• [WHAT YOU ARE ASKED TO DO]
Your output should be the entries below, from the first line up to and including the line with "bench: (544, 874) -> (187, 308), moved", reproduced exactly and with no other lines.

(Recorded data)
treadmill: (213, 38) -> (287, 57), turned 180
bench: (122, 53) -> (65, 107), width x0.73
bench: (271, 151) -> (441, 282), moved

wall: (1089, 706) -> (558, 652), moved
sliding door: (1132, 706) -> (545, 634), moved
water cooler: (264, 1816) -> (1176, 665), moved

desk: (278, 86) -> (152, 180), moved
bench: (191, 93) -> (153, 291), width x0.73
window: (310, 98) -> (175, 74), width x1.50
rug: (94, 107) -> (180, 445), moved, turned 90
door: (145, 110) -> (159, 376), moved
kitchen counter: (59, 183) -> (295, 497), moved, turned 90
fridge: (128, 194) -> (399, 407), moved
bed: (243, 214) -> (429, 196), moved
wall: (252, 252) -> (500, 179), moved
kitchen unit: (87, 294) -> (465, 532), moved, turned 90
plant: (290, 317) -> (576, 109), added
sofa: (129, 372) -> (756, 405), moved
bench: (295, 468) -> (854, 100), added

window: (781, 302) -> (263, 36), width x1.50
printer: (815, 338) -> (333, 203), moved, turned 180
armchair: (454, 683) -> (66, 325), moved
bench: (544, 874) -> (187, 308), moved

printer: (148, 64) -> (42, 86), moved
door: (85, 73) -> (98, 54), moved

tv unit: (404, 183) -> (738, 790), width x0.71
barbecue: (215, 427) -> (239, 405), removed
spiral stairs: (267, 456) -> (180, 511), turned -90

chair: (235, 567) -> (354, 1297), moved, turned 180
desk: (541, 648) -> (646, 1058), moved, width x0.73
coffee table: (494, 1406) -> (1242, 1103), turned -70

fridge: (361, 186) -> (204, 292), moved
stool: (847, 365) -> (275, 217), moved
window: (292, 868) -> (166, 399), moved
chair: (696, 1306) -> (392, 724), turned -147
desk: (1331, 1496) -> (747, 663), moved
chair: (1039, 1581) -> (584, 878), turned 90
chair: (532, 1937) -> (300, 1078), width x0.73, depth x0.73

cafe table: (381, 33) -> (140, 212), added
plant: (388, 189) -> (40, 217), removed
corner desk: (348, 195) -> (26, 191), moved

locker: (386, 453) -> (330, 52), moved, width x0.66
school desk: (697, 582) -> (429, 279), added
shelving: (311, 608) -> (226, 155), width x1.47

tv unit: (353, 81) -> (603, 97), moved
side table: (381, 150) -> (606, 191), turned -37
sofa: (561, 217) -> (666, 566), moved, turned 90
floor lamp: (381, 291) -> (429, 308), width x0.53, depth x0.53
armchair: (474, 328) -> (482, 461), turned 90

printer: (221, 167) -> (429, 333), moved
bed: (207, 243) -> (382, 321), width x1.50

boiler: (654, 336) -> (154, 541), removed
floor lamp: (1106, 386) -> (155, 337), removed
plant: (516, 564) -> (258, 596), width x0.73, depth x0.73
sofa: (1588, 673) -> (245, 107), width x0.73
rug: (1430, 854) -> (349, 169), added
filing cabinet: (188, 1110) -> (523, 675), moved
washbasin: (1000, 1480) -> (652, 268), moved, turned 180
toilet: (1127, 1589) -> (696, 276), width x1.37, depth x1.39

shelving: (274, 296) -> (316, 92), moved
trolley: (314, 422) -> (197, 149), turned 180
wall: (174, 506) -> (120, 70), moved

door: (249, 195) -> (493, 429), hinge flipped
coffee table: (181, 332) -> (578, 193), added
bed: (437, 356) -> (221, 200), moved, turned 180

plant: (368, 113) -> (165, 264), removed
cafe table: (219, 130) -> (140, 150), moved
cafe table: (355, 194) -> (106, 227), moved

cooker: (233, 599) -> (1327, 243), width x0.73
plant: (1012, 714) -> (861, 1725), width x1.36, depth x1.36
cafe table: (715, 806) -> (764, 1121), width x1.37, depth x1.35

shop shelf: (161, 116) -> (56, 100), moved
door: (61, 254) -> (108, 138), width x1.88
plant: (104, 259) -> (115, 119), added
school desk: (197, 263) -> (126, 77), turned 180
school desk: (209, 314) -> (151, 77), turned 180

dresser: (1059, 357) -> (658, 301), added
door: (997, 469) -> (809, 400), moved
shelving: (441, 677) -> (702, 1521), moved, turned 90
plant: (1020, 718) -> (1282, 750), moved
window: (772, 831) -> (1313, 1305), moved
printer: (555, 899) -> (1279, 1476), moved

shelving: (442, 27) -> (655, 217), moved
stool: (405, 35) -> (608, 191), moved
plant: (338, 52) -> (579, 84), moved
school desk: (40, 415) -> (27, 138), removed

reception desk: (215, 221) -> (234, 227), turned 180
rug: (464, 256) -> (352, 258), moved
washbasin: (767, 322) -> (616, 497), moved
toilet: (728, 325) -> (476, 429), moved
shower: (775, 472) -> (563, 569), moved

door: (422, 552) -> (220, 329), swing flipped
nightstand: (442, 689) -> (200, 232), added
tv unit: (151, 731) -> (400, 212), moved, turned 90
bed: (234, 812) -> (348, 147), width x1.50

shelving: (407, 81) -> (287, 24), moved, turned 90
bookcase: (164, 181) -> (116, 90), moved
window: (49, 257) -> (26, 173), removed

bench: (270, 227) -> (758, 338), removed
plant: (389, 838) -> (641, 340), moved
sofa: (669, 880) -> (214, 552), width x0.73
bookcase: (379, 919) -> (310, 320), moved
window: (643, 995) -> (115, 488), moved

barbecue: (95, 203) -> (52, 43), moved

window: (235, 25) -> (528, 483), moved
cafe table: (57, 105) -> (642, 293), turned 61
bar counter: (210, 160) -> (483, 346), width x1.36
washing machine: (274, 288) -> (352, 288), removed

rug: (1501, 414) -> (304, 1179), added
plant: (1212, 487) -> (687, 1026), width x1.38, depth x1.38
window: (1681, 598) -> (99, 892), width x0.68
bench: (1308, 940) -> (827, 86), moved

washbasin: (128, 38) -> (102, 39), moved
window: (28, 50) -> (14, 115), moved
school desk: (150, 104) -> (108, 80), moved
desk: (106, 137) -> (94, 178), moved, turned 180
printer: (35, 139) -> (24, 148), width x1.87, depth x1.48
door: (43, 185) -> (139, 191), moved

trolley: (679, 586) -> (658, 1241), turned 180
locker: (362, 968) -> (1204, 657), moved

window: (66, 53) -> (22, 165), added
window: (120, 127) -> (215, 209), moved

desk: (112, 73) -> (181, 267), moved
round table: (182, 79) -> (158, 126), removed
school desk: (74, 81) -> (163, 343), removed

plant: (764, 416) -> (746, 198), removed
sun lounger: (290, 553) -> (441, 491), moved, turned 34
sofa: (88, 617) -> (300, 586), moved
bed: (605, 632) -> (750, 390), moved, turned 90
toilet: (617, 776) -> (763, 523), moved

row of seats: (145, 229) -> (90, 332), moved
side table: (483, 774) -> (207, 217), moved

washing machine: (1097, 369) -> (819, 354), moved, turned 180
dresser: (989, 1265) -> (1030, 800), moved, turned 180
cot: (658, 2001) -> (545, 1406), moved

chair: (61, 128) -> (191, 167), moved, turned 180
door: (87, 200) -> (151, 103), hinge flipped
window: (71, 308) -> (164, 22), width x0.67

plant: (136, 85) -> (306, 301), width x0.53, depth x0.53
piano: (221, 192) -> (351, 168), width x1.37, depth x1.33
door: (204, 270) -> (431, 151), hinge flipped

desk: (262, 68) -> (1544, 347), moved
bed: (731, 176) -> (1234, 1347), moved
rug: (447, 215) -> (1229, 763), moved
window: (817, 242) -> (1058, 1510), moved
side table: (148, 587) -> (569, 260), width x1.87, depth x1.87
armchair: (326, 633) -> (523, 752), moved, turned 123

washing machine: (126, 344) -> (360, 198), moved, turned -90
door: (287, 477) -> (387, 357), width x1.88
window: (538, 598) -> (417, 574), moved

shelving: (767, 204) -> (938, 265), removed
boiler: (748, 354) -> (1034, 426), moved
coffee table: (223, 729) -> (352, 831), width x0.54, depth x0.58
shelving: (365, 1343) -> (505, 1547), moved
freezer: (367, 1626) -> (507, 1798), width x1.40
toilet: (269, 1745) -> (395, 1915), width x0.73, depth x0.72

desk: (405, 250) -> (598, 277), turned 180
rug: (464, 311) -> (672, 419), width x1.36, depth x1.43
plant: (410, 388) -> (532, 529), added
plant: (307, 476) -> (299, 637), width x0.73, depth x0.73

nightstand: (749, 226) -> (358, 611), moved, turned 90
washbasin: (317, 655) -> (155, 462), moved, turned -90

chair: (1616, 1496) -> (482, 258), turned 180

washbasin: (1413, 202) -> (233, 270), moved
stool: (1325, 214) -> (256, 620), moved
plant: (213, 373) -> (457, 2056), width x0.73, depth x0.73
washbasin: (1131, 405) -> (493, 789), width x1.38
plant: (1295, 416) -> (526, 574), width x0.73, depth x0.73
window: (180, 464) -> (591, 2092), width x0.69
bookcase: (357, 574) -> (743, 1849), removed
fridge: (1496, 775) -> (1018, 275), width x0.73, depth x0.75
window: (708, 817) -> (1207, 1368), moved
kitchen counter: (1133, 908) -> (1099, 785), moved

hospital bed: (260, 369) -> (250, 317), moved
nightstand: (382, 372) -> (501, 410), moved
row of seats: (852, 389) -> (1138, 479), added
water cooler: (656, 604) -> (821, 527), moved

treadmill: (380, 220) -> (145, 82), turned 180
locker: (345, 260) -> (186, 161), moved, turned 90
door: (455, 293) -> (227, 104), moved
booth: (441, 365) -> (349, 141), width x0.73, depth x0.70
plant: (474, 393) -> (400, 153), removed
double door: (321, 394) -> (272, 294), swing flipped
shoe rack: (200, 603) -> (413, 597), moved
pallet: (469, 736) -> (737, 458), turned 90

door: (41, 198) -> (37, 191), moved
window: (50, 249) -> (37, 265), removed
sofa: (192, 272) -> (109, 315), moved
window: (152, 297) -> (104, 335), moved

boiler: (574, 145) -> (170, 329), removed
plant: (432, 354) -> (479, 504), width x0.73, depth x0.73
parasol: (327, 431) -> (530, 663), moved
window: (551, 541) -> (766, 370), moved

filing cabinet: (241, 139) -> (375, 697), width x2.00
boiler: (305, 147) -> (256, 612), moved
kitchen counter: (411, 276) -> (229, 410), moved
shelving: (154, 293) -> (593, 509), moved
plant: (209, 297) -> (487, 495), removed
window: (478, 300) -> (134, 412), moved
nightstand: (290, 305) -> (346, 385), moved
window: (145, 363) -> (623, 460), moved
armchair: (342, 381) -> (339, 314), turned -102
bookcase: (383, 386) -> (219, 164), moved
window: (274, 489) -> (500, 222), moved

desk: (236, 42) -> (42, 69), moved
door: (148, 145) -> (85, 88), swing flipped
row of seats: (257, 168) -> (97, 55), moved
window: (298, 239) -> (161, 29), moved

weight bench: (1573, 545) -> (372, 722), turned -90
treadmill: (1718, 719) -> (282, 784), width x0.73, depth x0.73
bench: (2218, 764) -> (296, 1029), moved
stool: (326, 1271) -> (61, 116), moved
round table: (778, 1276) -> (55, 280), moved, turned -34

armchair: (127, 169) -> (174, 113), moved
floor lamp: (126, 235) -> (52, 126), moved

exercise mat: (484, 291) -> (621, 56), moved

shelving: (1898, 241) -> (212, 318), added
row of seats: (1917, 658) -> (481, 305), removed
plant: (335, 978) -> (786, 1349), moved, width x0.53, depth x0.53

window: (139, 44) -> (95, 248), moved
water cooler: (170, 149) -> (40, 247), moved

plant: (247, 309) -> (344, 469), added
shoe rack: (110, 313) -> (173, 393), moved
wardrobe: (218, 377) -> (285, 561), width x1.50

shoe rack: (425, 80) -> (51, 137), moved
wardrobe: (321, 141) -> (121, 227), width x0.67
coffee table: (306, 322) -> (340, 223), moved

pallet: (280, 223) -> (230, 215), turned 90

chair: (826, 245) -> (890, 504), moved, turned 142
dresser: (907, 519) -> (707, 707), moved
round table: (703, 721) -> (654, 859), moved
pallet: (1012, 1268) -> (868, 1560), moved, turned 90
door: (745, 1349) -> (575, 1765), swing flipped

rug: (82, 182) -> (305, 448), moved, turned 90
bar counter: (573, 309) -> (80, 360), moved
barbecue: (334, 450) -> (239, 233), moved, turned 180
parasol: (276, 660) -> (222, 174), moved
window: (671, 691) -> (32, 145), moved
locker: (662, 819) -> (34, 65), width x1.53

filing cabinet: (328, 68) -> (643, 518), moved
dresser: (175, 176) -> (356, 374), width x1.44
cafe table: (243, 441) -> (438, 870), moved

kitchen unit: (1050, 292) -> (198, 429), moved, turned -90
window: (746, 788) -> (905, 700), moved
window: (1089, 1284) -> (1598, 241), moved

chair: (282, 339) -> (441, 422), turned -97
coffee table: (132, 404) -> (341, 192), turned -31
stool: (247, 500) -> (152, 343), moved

• [ANSWER SPACE]
treadmill: (213, 38) -> (287, 57), turned 180
bench: (122, 53) -> (65, 107), width x0.73
bench: (271, 151) -> (441, 282), moved

wall: (1089, 706) -> (558, 652), moved
sliding door: (1132, 706) -> (545, 634), moved
water cooler: (264, 1816) -> (1176, 665), moved

desk: (278, 86) -> (152, 180), moved
bench: (191, 93) -> (153, 291), width x0.73
window: (310, 98) -> (175, 74), width x1.50
rug: (94, 107) -> (180, 445), moved, turned 90
door: (145, 110) -> (159, 376), moved
kitchen counter: (59, 183) -> (295, 497), moved, turned 90
fridge: (128, 194) -> (399, 407), moved
bed: (243, 214) -> (429, 196), moved
wall: (252, 252) -> (500, 179), moved
kitchen unit: (87, 294) -> (465, 532), moved, turned 90
plant: (290, 317) -> (576, 109), added
sofa: (129, 372) -> (756, 405), moved
bench: (295, 468) -> (854, 100), added

window: (781, 302) -> (263, 36), width x1.50
printer: (815, 338) -> (333, 203), moved, turned 180
armchair: (454, 683) -> (66, 325), moved
bench: (544, 874) -> (187, 308), moved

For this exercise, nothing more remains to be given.